Items listed in a dataset:
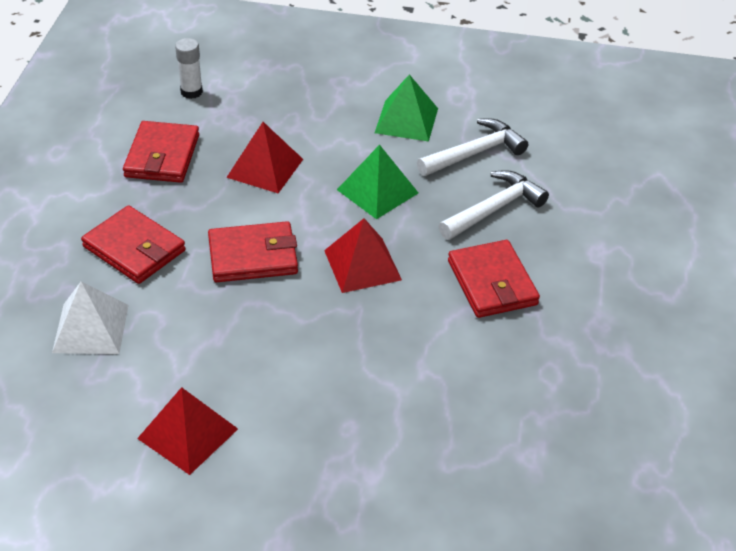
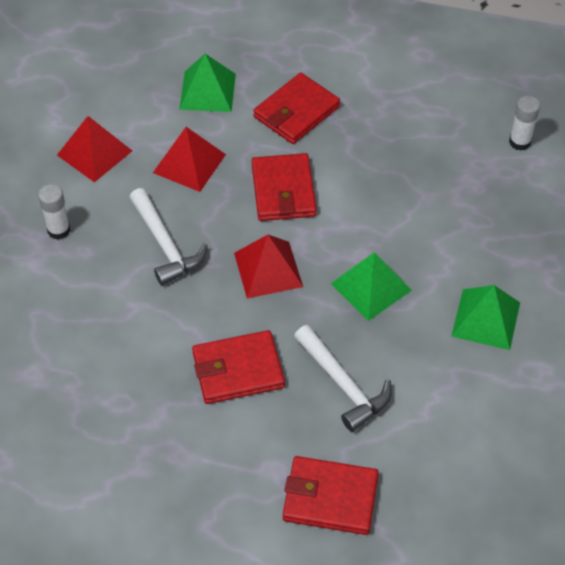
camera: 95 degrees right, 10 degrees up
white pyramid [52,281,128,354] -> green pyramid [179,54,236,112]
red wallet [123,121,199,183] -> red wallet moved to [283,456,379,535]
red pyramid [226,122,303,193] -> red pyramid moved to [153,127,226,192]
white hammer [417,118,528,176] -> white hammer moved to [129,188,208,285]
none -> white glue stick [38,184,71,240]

TASK REQUIREMENTS:
Without altering anything, output all the lines above but none of the images.

ANSWER TO THIS TASK:
camera: 95 degrees right, 10 degrees up
white pyramid [52,281,128,354] -> green pyramid [179,54,236,112]
red wallet [123,121,199,183] -> red wallet moved to [283,456,379,535]
red pyramid [226,122,303,193] -> red pyramid moved to [153,127,226,192]
white hammer [417,118,528,176] -> white hammer moved to [129,188,208,285]
none -> white glue stick [38,184,71,240]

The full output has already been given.